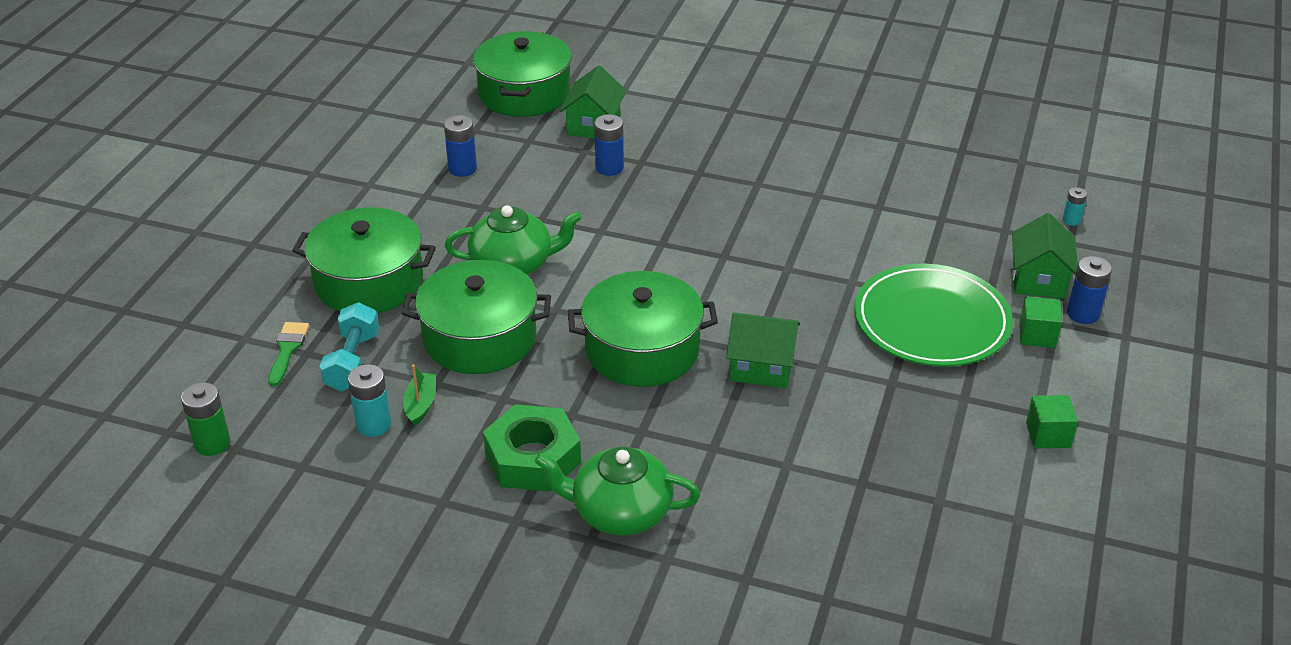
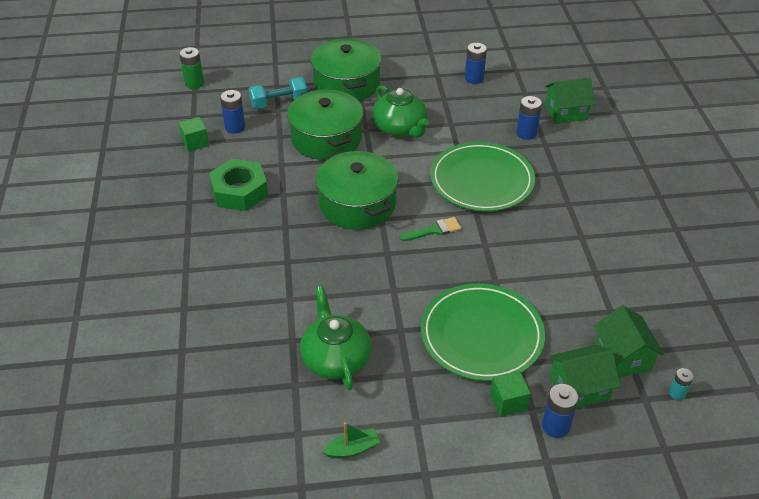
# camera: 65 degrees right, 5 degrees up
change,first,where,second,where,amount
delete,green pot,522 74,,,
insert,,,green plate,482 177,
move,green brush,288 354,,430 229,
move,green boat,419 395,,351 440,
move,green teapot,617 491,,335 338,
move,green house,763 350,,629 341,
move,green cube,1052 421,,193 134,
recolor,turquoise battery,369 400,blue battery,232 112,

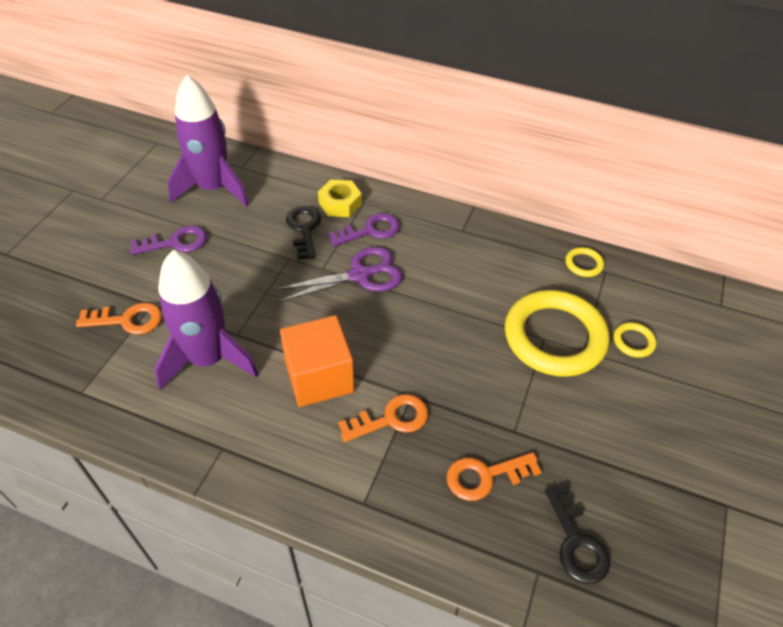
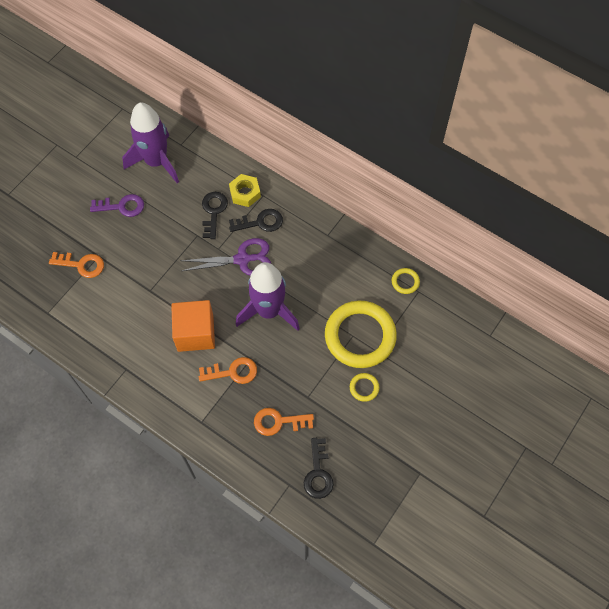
# camera: 15 degrees right, 15 degrees up
change,first,where,second,where,amount
move,purple rocket,206 320,,267 296,
move,yellow ring,634 340,,365 387,
recolor,purple key,364 230,black key,256 220,

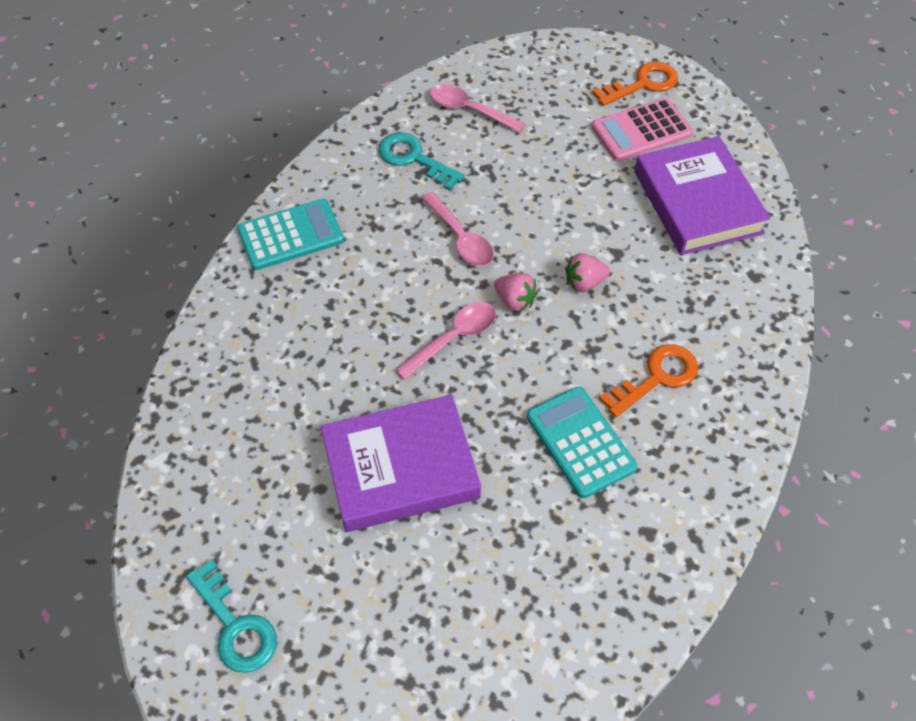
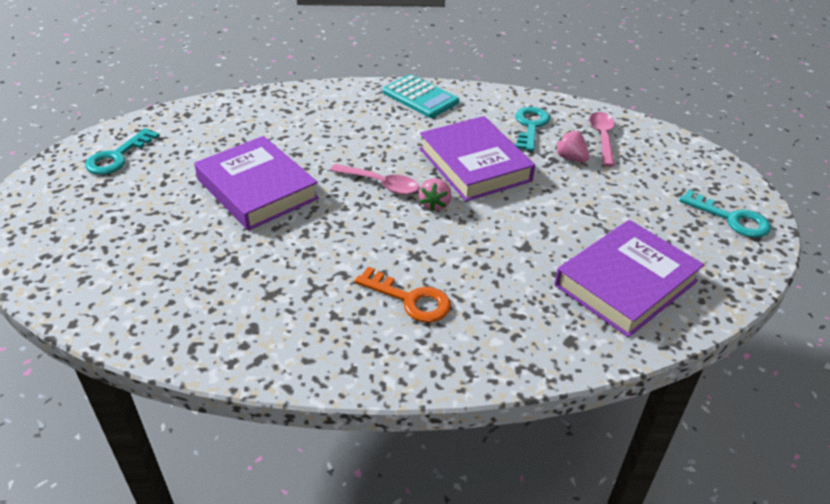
# camera: 65 degrees right, 15 degrees down
change,first,where,second,where,amount
delete,turquoise calculator,582 442,,,
delete,pink calculator,642 129,,,
move,pink strawberry,587 272,,572 146,
replace,pink spoon,457 229,purple book,477 158,
recolor,orange key,635 83,turquoise key,725 214,

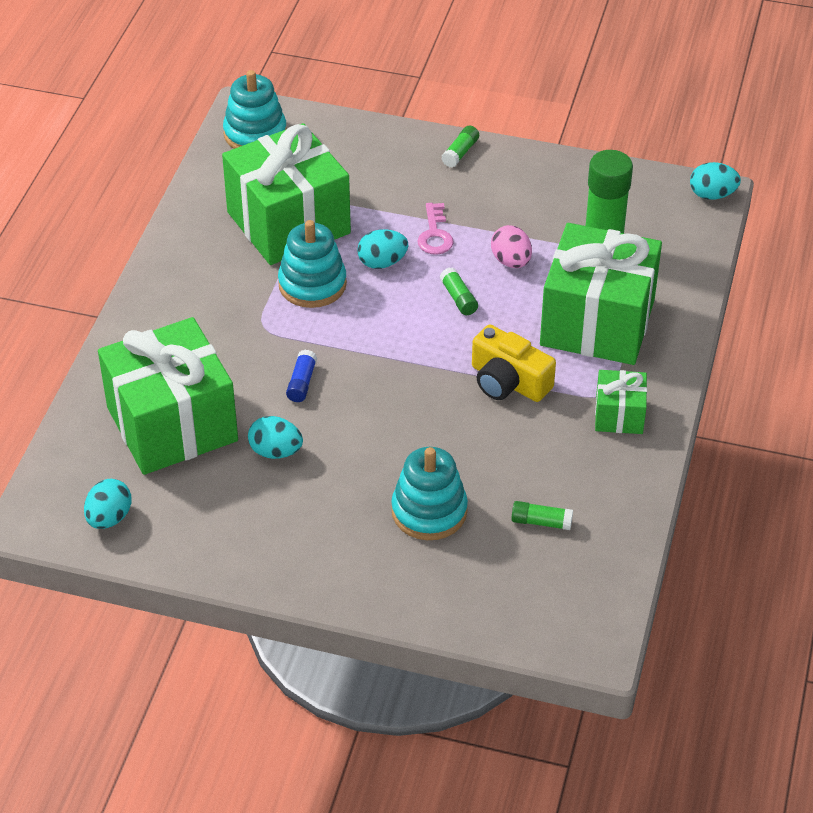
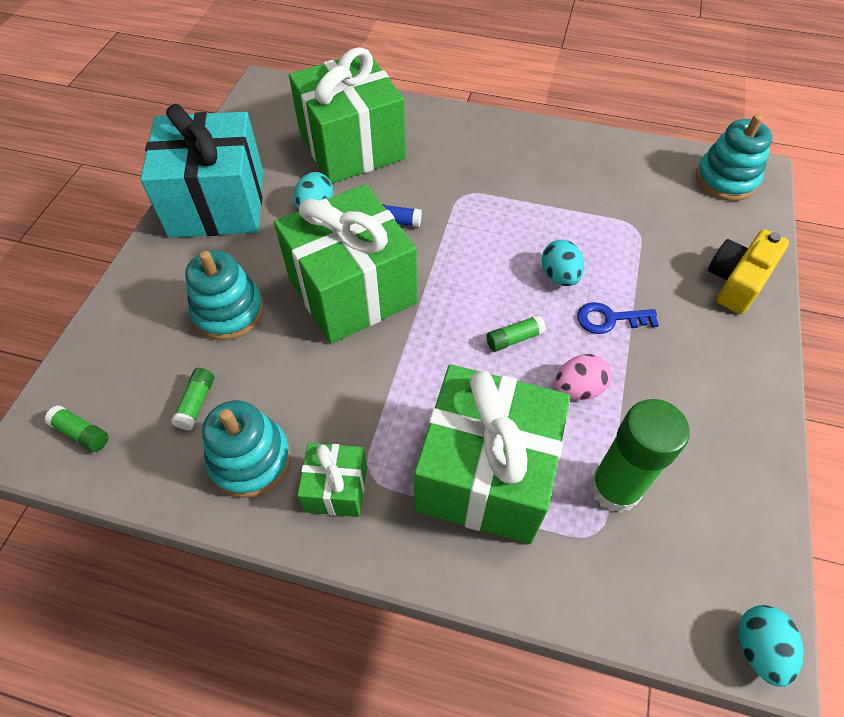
# camera: 90 degrees right, 10 degrees up
change,first,where,second,where,amount
delete,turquoise egg,108 504,,,
insert,,,turquoise gift,201 171,
move,green gift,286 194,,345 264,
move,turquoise stacking toy,312 264,,246 449,
move,green glue stick,460 147,,76 428,
move,yellow camera,514 363,,748 271,
recolor,pink key,435 229,blue key,618 318,

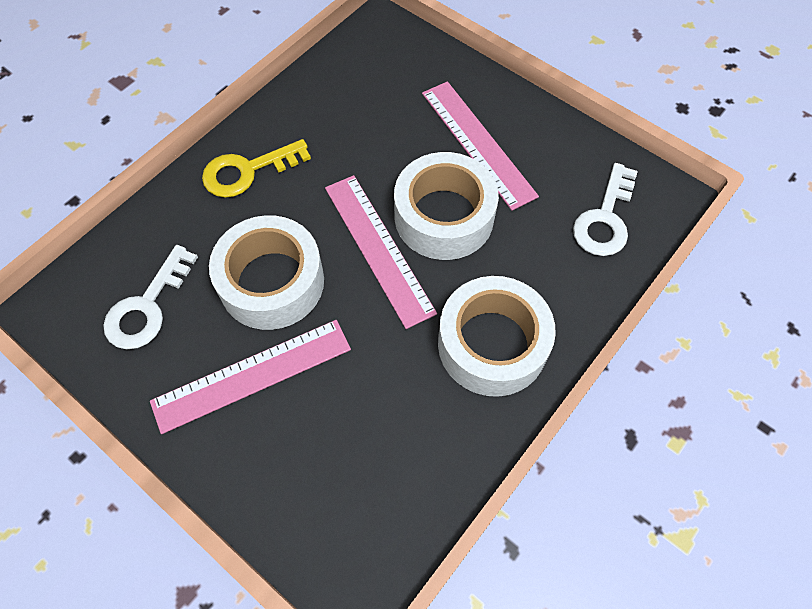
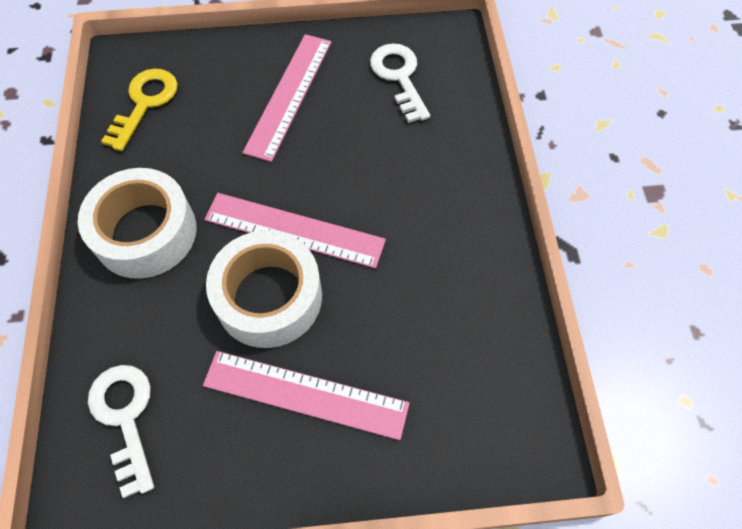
# camera: 135 degrees right, 0 degrees up
change,first,where,second,where,amount
delete,white tape,266 272,,,
move,yellow key,256 168,,139 109,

**About this task:** Search the records above for "pink" and copy every line that has it.

**Your solution:**
delete,pink calculator,642 129,,,
move,pink strawberry,587 272,,572 146,
replace,pink spoon,457 229,purple book,477 158,
recolor,pink key,435 229,blue key,618 318,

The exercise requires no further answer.